== Input records

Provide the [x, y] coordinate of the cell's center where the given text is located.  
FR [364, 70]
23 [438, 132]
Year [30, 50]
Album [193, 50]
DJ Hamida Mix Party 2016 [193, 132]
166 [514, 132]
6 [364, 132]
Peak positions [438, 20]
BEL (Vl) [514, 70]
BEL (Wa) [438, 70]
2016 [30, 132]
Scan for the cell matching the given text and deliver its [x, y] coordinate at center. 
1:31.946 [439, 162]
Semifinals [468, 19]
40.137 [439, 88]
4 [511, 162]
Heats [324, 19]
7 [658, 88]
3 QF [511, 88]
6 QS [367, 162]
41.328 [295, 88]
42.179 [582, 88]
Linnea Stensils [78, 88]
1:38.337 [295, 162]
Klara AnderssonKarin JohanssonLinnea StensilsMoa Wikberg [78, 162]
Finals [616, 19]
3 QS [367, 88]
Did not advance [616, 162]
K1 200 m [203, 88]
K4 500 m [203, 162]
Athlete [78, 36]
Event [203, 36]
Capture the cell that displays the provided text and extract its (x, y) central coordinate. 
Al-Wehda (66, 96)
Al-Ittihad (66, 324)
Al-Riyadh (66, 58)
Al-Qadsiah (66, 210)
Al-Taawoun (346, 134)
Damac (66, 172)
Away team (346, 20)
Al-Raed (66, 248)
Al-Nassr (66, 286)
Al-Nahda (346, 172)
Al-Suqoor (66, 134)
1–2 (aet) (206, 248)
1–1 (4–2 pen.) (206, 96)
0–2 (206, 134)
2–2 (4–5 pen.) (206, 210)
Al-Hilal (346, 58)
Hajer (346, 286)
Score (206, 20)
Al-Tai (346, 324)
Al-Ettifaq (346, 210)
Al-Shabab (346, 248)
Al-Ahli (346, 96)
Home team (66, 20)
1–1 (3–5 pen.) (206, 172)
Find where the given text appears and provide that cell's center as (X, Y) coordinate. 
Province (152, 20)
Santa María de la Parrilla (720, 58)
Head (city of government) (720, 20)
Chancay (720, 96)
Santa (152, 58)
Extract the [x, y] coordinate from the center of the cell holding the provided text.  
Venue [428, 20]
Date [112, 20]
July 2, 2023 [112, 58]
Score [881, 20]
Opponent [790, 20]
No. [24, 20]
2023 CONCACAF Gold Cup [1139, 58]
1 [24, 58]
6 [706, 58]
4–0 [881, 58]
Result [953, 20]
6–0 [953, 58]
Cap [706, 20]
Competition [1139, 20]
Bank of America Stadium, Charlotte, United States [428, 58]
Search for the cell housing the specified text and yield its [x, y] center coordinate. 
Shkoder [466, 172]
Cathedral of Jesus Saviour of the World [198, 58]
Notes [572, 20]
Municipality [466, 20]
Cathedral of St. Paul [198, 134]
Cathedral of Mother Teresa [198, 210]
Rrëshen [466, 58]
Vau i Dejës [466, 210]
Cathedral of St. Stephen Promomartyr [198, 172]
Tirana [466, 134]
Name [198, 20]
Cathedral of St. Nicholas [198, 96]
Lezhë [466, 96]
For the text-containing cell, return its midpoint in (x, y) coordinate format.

====
== Input records

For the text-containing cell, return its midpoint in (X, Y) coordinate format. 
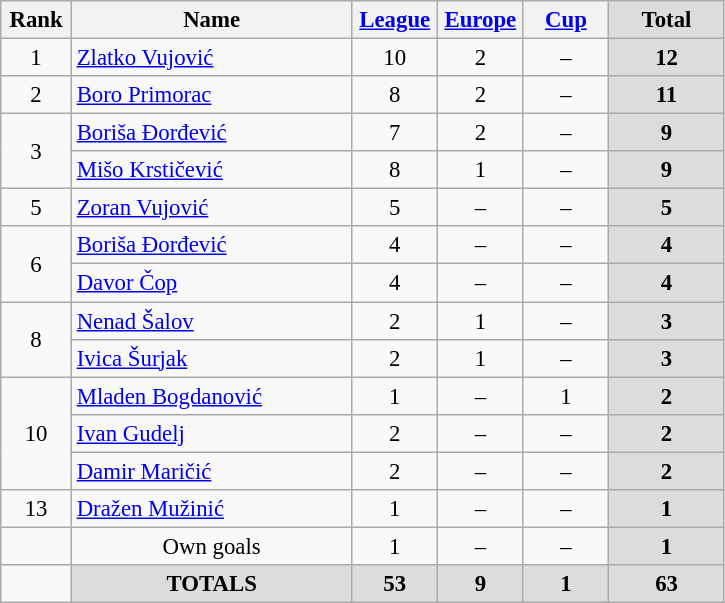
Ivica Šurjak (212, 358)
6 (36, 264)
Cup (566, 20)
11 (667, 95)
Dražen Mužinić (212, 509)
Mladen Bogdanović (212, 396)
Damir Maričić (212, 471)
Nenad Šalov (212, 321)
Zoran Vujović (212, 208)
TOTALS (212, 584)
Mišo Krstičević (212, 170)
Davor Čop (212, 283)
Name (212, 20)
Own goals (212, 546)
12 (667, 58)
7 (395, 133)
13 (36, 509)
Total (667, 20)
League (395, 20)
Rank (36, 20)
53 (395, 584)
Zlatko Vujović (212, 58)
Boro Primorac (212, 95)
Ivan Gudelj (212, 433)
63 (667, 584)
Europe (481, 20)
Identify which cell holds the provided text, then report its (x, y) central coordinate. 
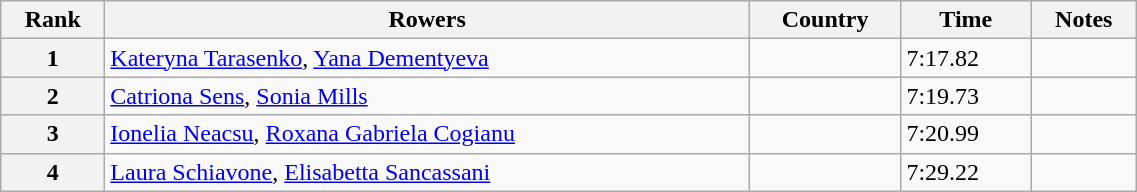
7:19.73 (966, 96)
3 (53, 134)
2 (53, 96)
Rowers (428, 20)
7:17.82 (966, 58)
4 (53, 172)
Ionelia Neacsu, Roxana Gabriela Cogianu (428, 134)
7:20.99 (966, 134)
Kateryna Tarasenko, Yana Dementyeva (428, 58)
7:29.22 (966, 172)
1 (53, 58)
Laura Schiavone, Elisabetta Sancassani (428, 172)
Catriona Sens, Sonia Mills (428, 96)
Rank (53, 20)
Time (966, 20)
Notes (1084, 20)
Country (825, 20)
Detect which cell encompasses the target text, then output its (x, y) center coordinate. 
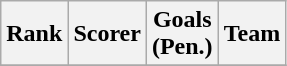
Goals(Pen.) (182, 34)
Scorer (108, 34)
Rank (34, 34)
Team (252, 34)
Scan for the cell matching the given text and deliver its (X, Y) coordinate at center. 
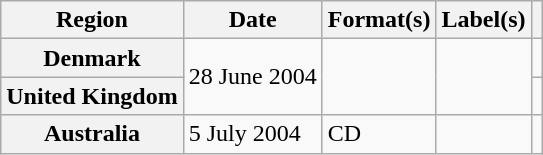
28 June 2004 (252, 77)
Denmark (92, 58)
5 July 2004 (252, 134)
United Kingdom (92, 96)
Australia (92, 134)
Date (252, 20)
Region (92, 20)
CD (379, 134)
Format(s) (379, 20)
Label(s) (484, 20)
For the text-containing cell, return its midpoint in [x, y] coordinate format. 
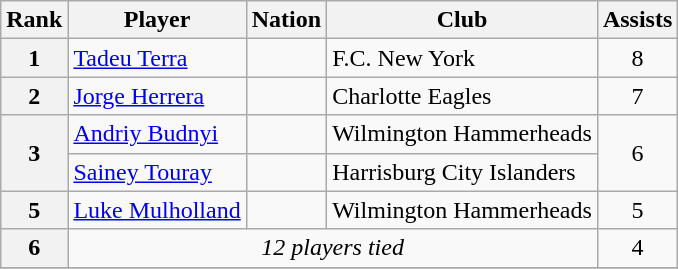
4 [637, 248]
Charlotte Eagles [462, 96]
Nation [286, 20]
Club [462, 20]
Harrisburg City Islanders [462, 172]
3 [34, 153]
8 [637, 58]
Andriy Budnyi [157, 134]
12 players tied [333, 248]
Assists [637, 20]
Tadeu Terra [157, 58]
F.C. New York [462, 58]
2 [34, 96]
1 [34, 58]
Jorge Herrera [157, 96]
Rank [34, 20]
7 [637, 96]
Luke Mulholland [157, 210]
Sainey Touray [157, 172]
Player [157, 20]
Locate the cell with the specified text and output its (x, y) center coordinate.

====

**Description of the task**
Starting with the line containing "Ivica Šurjak (212, 358)" and going on through the line containing "Detect which cell", write out the records again with every "Rank" switched to "Place" and nothing else changed. Leave out the pictures.

**Right answer**
Ivica Šurjak (212, 358)
6 (36, 264)
Cup (566, 20)
11 (667, 95)
Dražen Mužinić (212, 509)
Mladen Bogdanović (212, 396)
Damir Maričić (212, 471)
Nenad Šalov (212, 321)
Zoran Vujović (212, 208)
TOTALS (212, 584)
Mišo Krstičević (212, 170)
Davor Čop (212, 283)
Name (212, 20)
Own goals (212, 546)
12 (667, 58)
7 (395, 133)
13 (36, 509)
Total (667, 20)
League (395, 20)
Place (36, 20)
53 (395, 584)
Zlatko Vujović (212, 58)
Boro Primorac (212, 95)
Ivan Gudelj (212, 433)
63 (667, 584)
Europe (481, 20)
Identify which cell holds the provided text, then report its (x, y) central coordinate. 
7:19.73 (966, 96)
3 (53, 134)
2 (53, 96)
Rowers (428, 20)
7:17.82 (966, 58)
4 (53, 172)
Ionelia Neacsu, Roxana Gabriela Cogianu (428, 134)
7:20.99 (966, 134)
Kateryna Tarasenko, Yana Dementyeva (428, 58)
7:29.22 (966, 172)
1 (53, 58)
Laura Schiavone, Elisabetta Sancassani (428, 172)
Catriona Sens, Sonia Mills (428, 96)
Place (53, 20)
Time (966, 20)
Notes (1084, 20)
Country (825, 20)
Detect which cell encompasses the target text, then output its (x, y) center coordinate. 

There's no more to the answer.